---- Data records

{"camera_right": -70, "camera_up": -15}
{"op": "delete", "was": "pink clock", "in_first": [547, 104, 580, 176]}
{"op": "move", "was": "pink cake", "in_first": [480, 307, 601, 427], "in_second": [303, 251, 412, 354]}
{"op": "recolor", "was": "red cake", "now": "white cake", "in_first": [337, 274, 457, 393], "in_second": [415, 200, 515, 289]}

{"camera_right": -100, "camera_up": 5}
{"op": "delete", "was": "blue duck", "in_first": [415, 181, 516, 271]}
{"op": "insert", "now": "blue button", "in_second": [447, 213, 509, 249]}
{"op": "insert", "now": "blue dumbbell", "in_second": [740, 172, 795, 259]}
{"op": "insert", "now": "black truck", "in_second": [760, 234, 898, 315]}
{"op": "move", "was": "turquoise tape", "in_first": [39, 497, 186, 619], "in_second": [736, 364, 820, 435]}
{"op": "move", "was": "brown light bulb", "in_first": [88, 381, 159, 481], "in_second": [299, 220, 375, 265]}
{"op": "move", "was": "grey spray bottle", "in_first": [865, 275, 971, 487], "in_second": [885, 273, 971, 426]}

--------
---- Data records

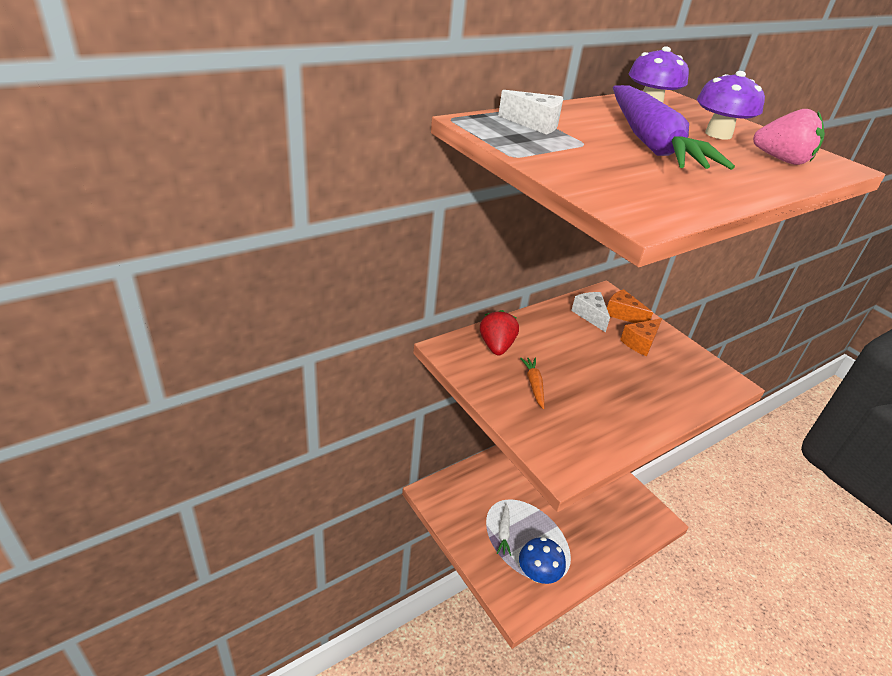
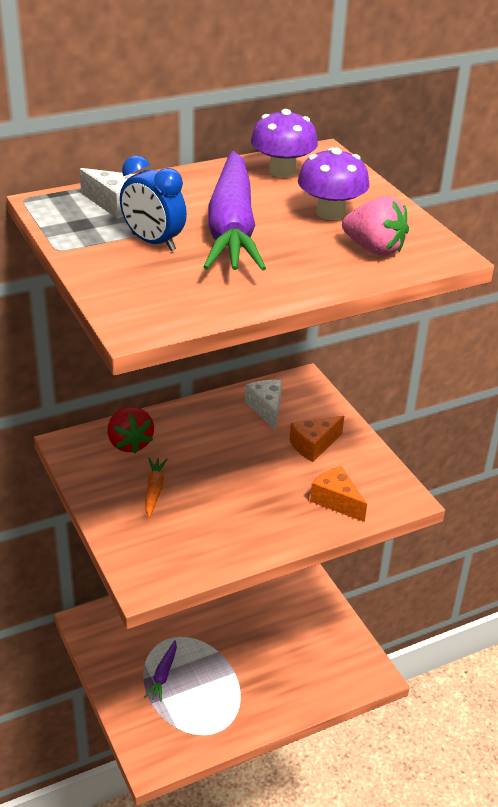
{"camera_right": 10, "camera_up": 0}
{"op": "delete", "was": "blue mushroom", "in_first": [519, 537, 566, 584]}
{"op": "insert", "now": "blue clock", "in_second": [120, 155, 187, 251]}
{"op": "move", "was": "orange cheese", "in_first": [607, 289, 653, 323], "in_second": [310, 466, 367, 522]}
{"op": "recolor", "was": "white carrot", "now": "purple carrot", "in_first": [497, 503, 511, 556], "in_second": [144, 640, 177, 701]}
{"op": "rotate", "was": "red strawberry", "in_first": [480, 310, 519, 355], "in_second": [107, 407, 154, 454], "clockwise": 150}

--------

The problem: In the entries, some lines may contain the word "pink". Give how many do, as a number by itself.

Problem solution: 2